begin Dataset records

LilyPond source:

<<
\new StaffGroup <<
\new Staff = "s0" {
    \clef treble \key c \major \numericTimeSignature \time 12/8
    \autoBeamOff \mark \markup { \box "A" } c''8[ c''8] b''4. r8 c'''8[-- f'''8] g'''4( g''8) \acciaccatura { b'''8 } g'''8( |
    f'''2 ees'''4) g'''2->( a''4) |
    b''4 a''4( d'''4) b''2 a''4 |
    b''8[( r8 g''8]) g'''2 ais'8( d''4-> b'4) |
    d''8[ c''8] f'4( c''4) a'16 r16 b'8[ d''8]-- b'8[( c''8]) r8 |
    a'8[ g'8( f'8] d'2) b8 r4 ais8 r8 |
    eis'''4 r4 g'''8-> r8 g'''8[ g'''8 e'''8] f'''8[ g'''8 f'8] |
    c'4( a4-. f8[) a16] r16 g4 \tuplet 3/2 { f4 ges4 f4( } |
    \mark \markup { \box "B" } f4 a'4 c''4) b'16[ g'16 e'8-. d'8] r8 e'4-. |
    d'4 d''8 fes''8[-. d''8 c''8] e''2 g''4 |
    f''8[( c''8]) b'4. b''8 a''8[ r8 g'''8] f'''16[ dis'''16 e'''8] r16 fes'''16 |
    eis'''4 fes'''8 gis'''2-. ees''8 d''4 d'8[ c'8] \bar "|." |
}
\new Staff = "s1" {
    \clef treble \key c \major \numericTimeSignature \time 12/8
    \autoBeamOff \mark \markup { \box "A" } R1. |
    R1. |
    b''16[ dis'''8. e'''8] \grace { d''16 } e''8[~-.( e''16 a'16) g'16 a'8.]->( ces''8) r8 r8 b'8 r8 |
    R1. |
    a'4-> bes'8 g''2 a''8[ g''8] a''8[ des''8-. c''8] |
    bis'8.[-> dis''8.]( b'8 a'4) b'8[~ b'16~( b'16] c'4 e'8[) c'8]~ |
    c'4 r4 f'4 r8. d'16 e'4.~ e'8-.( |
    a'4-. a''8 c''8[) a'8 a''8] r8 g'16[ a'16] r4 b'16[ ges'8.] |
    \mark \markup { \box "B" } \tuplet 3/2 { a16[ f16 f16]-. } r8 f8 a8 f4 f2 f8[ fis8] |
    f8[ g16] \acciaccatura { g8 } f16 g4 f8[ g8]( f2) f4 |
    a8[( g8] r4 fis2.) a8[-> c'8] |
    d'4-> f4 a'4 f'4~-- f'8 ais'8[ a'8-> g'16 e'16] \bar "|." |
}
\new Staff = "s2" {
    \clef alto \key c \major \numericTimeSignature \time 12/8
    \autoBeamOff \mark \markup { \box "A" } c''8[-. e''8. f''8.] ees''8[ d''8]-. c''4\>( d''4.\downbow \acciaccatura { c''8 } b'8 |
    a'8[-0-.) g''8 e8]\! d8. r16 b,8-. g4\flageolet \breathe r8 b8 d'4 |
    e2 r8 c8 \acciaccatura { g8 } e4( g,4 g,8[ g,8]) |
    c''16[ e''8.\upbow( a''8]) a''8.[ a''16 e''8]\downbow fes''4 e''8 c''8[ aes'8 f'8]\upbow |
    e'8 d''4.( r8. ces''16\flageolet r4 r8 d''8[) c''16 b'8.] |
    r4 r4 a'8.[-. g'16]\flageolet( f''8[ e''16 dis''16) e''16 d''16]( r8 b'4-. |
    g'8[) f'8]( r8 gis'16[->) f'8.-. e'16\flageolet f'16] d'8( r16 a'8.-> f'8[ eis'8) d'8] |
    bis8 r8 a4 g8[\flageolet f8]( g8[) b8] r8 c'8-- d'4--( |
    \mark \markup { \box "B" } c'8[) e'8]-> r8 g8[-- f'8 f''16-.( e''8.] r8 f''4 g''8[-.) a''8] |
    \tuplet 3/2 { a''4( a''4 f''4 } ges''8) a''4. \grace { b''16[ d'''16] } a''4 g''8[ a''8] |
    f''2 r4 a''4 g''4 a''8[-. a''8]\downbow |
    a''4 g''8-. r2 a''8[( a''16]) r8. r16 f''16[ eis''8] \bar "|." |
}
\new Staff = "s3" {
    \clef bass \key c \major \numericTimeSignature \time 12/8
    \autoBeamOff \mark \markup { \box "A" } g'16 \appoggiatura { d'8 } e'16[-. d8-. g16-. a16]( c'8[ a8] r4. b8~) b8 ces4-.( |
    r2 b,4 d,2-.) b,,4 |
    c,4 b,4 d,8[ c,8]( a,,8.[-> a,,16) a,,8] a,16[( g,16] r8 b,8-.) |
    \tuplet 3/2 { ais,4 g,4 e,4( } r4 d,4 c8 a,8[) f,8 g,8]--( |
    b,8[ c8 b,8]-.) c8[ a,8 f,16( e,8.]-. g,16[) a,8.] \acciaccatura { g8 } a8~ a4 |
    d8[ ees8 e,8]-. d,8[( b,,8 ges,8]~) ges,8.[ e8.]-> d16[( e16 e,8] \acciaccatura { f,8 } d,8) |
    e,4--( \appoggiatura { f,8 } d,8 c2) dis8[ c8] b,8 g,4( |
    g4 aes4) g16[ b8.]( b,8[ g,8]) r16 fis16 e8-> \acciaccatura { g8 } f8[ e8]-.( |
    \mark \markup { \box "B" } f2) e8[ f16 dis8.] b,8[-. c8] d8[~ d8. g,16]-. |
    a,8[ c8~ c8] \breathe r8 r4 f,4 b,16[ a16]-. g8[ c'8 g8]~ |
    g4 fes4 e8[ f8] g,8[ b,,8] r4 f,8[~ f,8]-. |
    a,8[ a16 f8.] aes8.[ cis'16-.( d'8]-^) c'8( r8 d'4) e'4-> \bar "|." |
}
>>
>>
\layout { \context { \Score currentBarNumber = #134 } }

end Dataset records

Problem description: Please filter the items above and copy out each line that holds the string "autoBeamOff".

Response:
    \autoBeamOff \mark \markup { \box "A" } c''8[ c''8] b''4. r8 c'''8[-- f'''8] g'''4( g''8) \acciaccatura { b'''8 } g'''8( |
    \autoBeamOff \mark \markup { \box "A" } R1. |
    \autoBeamOff \mark \markup { \box "A" } c''8[-. e''8. f''8.] ees''8[ d''8]-. c''4\>( d''4.\downbow \acciaccatura { c''8 } b'8 |
    \autoBeamOff \mark \markup { \box "A" } g'16 \appoggiatura { d'8 } e'16[-. d8-. g16-. a16]( c'8[ a8] r4. b8~) b8 ces4-.( |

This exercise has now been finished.